Goal:
Write out every one of the items below word for word, with no line changed, added, or left out.

# Exercise input start

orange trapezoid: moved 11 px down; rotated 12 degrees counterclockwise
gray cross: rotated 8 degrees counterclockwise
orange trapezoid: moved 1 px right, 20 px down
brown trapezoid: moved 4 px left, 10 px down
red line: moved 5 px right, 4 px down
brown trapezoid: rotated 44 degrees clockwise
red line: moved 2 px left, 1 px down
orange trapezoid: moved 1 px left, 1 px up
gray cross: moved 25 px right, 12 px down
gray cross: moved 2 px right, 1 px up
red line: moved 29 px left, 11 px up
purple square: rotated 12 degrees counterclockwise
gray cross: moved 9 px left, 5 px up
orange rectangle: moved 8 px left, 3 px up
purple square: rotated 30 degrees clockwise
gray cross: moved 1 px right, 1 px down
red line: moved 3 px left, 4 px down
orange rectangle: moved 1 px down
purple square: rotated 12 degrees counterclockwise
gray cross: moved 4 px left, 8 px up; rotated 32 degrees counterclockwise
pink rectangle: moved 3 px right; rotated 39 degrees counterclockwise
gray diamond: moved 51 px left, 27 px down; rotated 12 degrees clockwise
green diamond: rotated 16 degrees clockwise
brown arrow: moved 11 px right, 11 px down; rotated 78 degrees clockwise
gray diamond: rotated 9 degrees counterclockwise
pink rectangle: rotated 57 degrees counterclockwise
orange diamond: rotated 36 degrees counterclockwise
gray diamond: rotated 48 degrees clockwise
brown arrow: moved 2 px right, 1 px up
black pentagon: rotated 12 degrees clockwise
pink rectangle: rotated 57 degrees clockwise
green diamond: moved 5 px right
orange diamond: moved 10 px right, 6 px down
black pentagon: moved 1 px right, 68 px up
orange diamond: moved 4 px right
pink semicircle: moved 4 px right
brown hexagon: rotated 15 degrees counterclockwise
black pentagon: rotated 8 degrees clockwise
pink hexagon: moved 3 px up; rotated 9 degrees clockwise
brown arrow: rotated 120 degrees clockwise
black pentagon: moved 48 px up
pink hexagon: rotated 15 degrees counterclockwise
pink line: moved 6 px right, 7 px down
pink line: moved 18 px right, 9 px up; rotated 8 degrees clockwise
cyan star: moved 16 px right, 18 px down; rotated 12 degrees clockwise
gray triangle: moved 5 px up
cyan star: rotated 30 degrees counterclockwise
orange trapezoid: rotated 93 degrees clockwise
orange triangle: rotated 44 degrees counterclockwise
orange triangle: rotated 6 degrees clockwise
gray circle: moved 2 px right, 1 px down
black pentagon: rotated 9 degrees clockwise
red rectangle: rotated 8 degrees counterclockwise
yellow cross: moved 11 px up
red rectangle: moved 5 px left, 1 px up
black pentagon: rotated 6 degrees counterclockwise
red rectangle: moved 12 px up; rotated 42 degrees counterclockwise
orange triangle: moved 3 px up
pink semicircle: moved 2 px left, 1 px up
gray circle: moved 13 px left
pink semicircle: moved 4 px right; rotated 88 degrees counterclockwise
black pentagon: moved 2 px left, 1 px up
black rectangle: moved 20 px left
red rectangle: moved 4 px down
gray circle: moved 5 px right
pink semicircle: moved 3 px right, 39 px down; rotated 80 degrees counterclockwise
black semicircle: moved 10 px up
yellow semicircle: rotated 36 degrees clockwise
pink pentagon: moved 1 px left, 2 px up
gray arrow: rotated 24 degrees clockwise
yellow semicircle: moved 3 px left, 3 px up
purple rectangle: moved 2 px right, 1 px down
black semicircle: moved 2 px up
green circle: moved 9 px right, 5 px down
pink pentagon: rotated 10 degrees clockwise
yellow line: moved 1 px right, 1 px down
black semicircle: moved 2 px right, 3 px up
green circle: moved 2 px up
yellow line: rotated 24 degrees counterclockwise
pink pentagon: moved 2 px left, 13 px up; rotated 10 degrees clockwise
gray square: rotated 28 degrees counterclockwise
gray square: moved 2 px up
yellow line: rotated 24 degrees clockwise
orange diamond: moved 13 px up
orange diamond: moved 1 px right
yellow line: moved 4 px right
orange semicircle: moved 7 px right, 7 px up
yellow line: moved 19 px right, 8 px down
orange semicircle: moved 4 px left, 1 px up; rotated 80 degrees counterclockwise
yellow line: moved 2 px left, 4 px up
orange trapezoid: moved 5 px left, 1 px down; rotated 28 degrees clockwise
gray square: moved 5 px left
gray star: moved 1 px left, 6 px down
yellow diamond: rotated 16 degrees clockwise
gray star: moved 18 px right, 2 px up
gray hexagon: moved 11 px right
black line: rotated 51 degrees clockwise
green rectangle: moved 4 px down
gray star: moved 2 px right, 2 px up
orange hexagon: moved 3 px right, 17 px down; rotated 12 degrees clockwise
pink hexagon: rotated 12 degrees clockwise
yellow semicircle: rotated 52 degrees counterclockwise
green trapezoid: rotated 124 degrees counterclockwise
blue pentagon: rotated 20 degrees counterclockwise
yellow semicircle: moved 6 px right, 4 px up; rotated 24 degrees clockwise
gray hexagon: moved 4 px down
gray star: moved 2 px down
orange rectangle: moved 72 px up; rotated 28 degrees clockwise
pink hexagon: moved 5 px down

# Exercise input end

Written response:
orange trapezoid: moved 11 px down; rotated 12 degrees counterclockwise
gray cross: rotated 8 degrees counterclockwise
orange trapezoid: moved 1 px right, 20 px down
brown trapezoid: moved 4 px left, 10 px down
red line: moved 5 px right, 4 px down
brown trapezoid: rotated 44 degrees clockwise
red line: moved 2 px left, 1 px down
orange trapezoid: moved 1 px left, 1 px up
gray cross: moved 25 px right, 12 px down
gray cross: moved 2 px right, 1 px up
red line: moved 29 px left, 11 px up
purple square: rotated 12 degrees counterclockwise
gray cross: moved 9 px left, 5 px up
orange rectangle: moved 8 px left, 3 px up
purple square: rotated 30 degrees clockwise
gray cross: moved 1 px right, 1 px down
red line: moved 3 px left, 4 px down
orange rectangle: moved 1 px down
purple square: rotated 12 degrees counterclockwise
gray cross: moved 4 px left, 8 px up; rotated 32 degrees counterclockwise
pink rectangle: moved 3 px right; rotated 39 degrees counterclockwise
gray diamond: moved 51 px left, 27 px down; rotated 12 degrees clockwise
green diamond: rotated 16 degrees clockwise
brown arrow: moved 11 px right, 11 px down; rotated 78 degrees clockwise
gray diamond: rotated 9 degrees counterclockwise
pink rectangle: rotated 57 degrees counterclockwise
orange diamond: rotated 36 degrees counterclockwise
gray diamond: rotated 48 degrees clockwise
brown arrow: moved 2 px right, 1 px up
black pentagon: rotated 12 degrees clockwise
pink rectangle: rotated 57 degrees clockwise
green diamond: moved 5 px right
orange diamond: moved 10 px right, 6 px down
black pentagon: moved 1 px right, 68 px up
orange diamond: moved 4 px right
pink semicircle: moved 4 px right
brown hexagon: rotated 15 degrees counterclockwise
black pentagon: rotated 8 degrees clockwise
pink hexagon: moved 3 px up; rotated 9 degrees clockwise
brown arrow: rotated 120 degrees clockwise
black pentagon: moved 48 px up
pink hexagon: rotated 15 degrees counterclockwise
pink line: moved 6 px right, 7 px down
pink line: moved 18 px right, 9 px up; rotated 8 degrees clockwise
cyan star: moved 16 px right, 18 px down; rotated 12 degrees clockwise
gray triangle: moved 5 px up
cyan star: rotated 30 degrees counterclockwise
orange trapezoid: rotated 93 degrees clockwise
orange triangle: rotated 44 degrees counterclockwise
orange triangle: rotated 6 degrees clockwise
gray circle: moved 2 px right, 1 px down
black pentagon: rotated 9 degrees clockwise
red rectangle: rotated 8 degrees counterclockwise
yellow cross: moved 11 px up
red rectangle: moved 5 px left, 1 px up
black pentagon: rotated 6 degrees counterclockwise
red rectangle: moved 12 px up; rotated 42 degrees counterclockwise
orange triangle: moved 3 px up
pink semicircle: moved 2 px left, 1 px up
gray circle: moved 13 px left
pink semicircle: moved 4 px right; rotated 88 degrees counterclockwise
black pentagon: moved 2 px left, 1 px up
black rectangle: moved 20 px left
red rectangle: moved 4 px down
gray circle: moved 5 px right
pink semicircle: moved 3 px right, 39 px down; rotated 80 degrees counterclockwise
black semicircle: moved 10 px up
yellow semicircle: rotated 36 degrees clockwise
pink pentagon: moved 1 px left, 2 px up
gray arrow: rotated 24 degrees clockwise
yellow semicircle: moved 3 px left, 3 px up
purple rectangle: moved 2 px right, 1 px down
black semicircle: moved 2 px up
green circle: moved 9 px right, 5 px down
pink pentagon: rotated 10 degrees clockwise
yellow line: moved 1 px right, 1 px down
black semicircle: moved 2 px right, 3 px up
green circle: moved 2 px up
yellow line: rotated 24 degrees counterclockwise
pink pentagon: moved 2 px left, 13 px up; rotated 10 degrees clockwise
gray square: rotated 28 degrees counterclockwise
gray square: moved 2 px up
yellow line: rotated 24 degrees clockwise
orange diamond: moved 13 px up
orange diamond: moved 1 px right
yellow line: moved 4 px right
orange semicircle: moved 7 px right, 7 px up
yellow line: moved 19 px right, 8 px down
orange semicircle: moved 4 px left, 1 px up; rotated 80 degrees counterclockwise
yellow line: moved 2 px left, 4 px up
orange trapezoid: moved 5 px left, 1 px down; rotated 28 degrees clockwise
gray square: moved 5 px left
gray star: moved 1 px left, 6 px down
yellow diamond: rotated 16 degrees clockwise
gray star: moved 18 px right, 2 px up
gray hexagon: moved 11 px right
black line: rotated 51 degrees clockwise
green rectangle: moved 4 px down
gray star: moved 2 px right, 2 px up
orange hexagon: moved 3 px right, 17 px down; rotated 12 degrees clockwise
pink hexagon: rotated 12 degrees clockwise
yellow semicircle: rotated 52 degrees counterclockwise
green trapezoid: rotated 124 degrees counterclockwise
blue pentagon: rotated 20 degrees counterclockwise
yellow semicircle: moved 6 px right, 4 px up; rotated 24 degrees clockwise
gray hexagon: moved 4 px down
gray star: moved 2 px down
orange rectangle: moved 72 px up; rotated 28 degrees clockwise
pink hexagon: moved 5 px down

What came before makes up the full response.